- Exercise objective
All lines that hold the string "orange" should be copied. Find them in the listing below.

═══ Exercise inputs

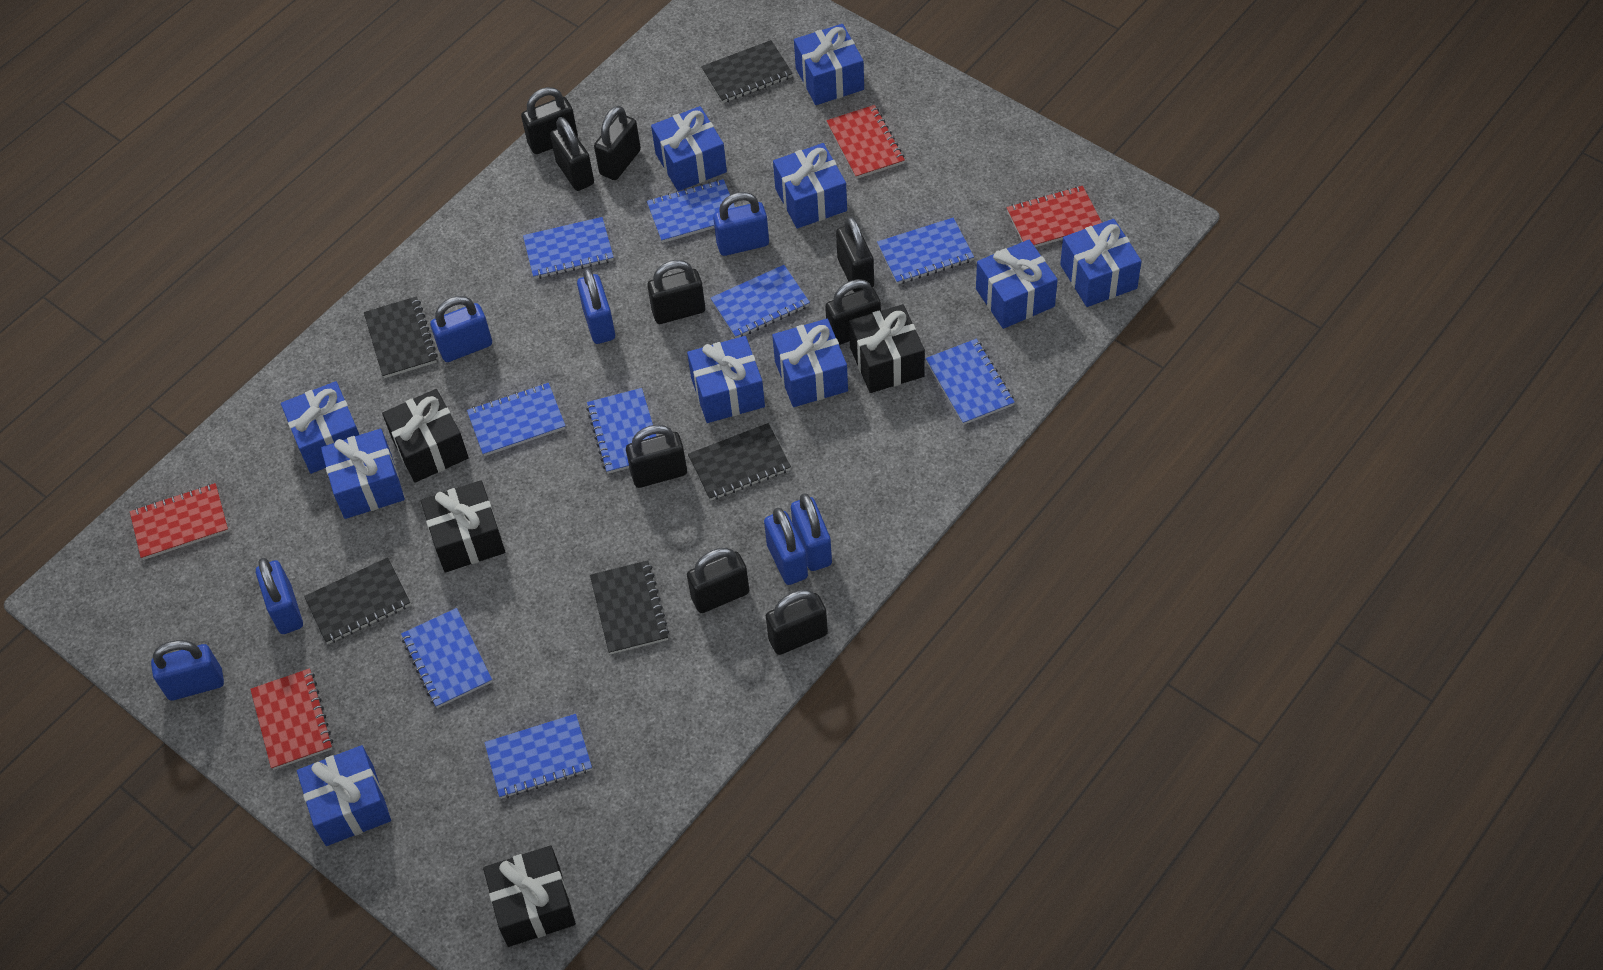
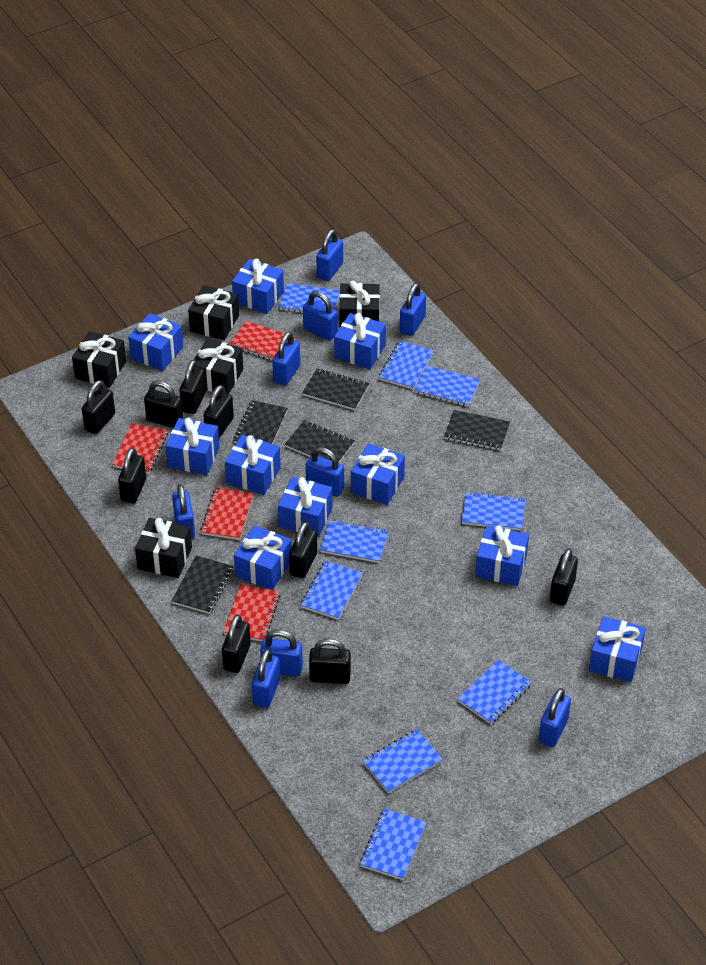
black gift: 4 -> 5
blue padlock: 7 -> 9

══════
═══ Exercise inputs

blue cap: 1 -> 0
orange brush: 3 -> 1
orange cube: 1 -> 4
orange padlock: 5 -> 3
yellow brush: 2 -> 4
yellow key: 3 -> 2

══════

- Your solution
orange brush: 3 -> 1
orange cube: 1 -> 4
orange padlock: 5 -> 3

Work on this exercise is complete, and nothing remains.